(Provided information Opens)

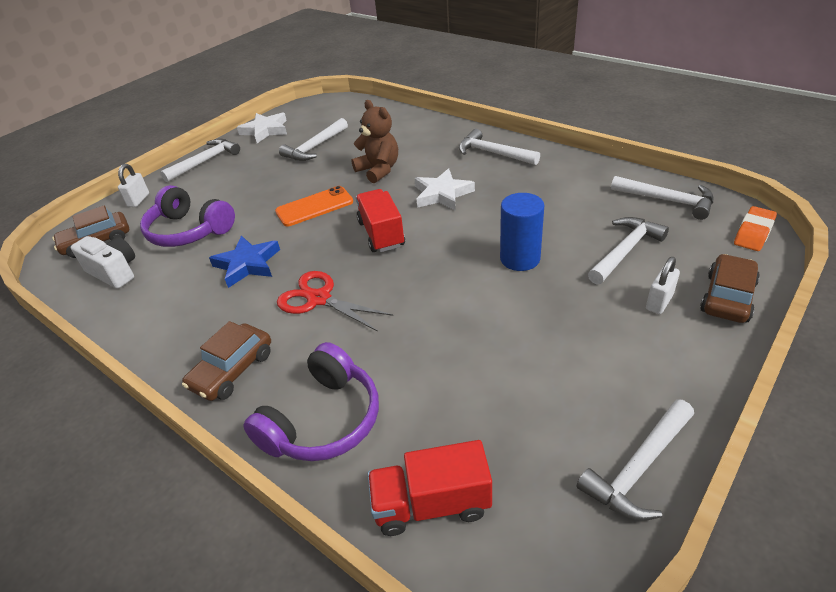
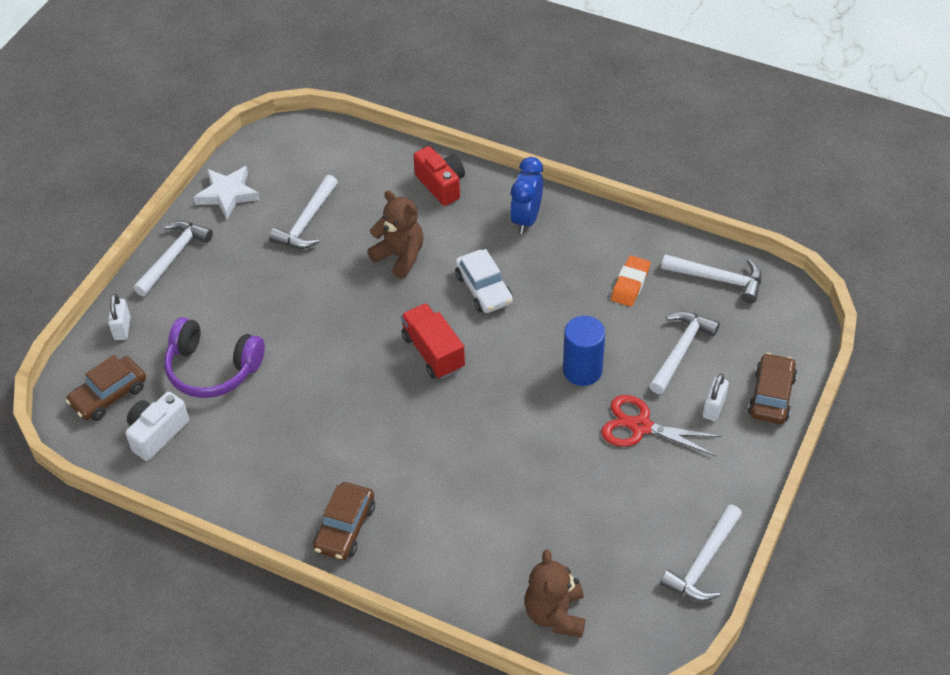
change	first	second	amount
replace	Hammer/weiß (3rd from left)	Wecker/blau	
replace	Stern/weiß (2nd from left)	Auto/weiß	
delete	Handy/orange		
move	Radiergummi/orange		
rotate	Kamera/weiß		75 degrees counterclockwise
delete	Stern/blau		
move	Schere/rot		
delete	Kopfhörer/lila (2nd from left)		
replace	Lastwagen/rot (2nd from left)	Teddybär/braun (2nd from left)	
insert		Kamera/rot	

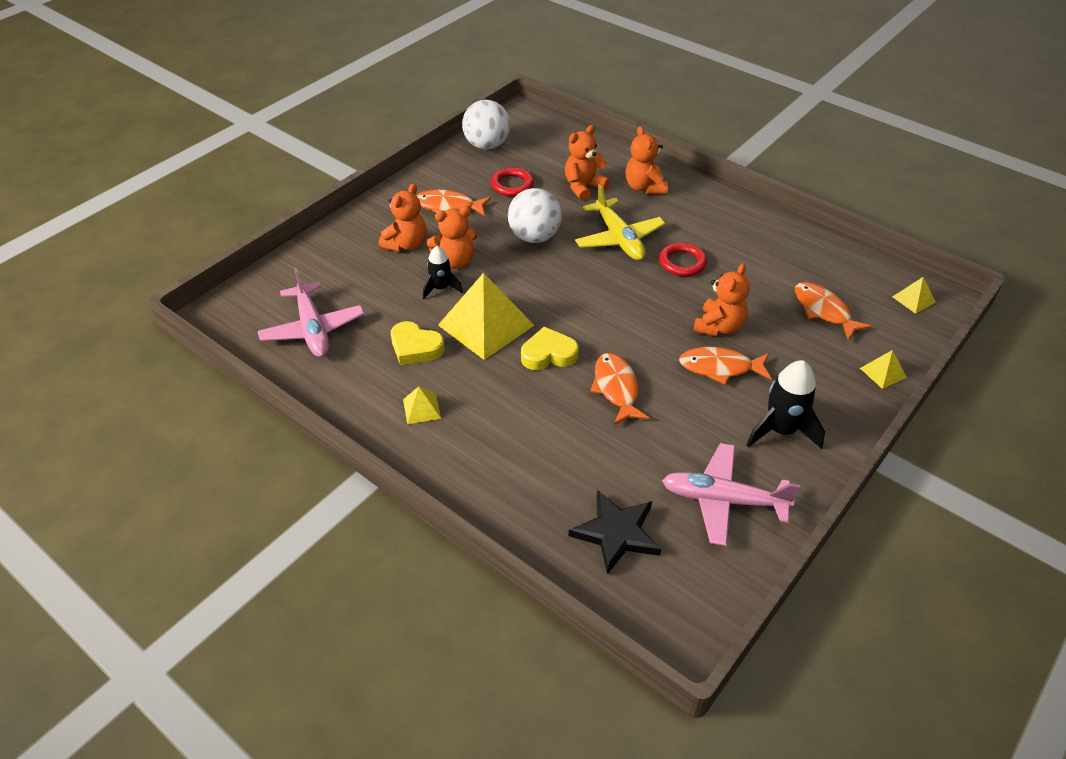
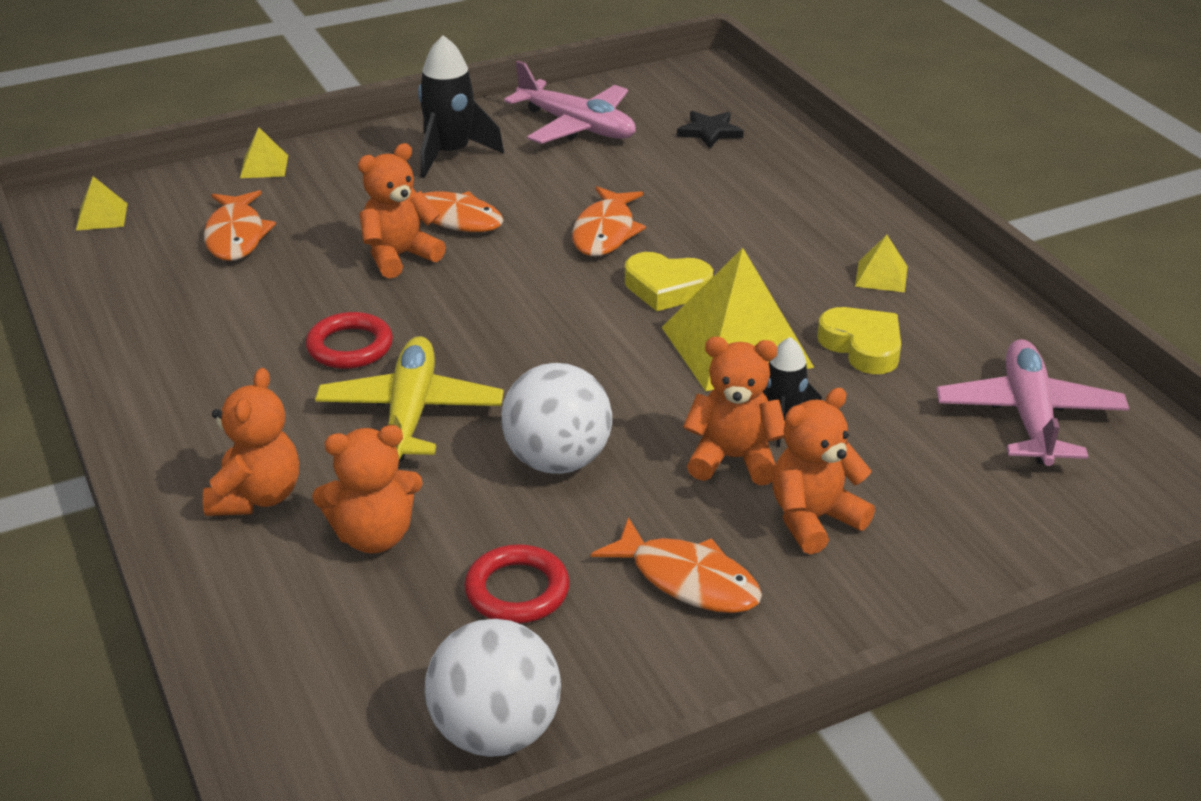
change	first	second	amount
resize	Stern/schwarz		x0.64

(Provided information Closes)
(Provided information Opens)

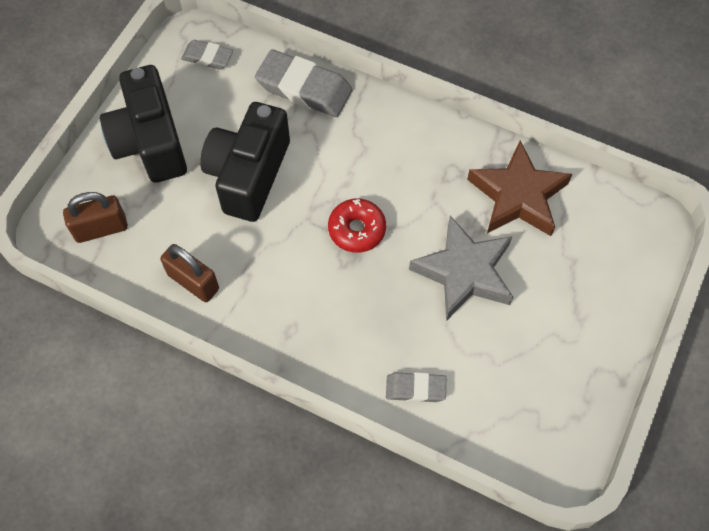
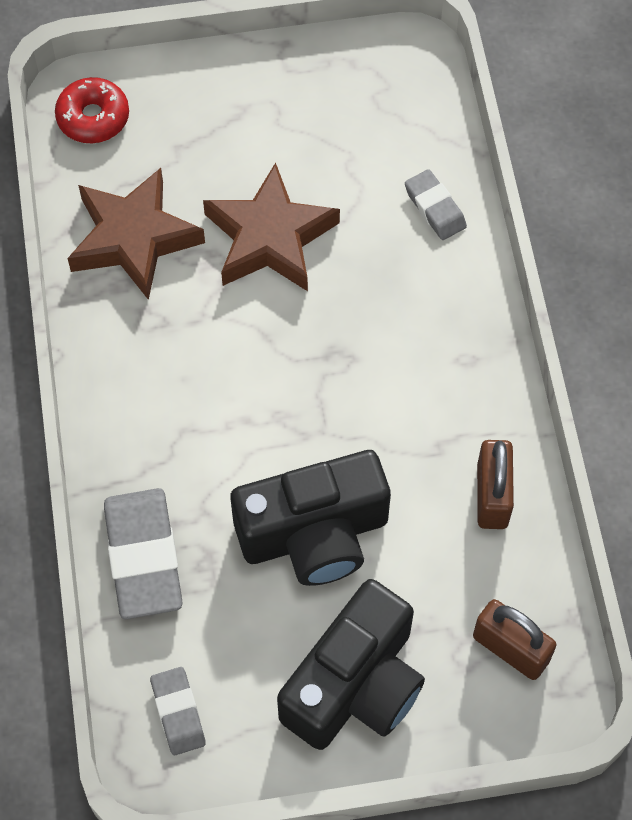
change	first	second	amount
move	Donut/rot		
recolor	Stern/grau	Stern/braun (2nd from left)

(Provided information Closes)

_Activity_
Scan the material above for the word "replace", and copy every line in which it is found.

_Exercise solution_
replace	Hammer/weiß (3rd from left)	Wecker/blau	
replace	Stern/weiß (2nd from left)	Auto/weiß	
replace	Lastwagen/rot (2nd from left)	Teddybär/braun (2nd from left)	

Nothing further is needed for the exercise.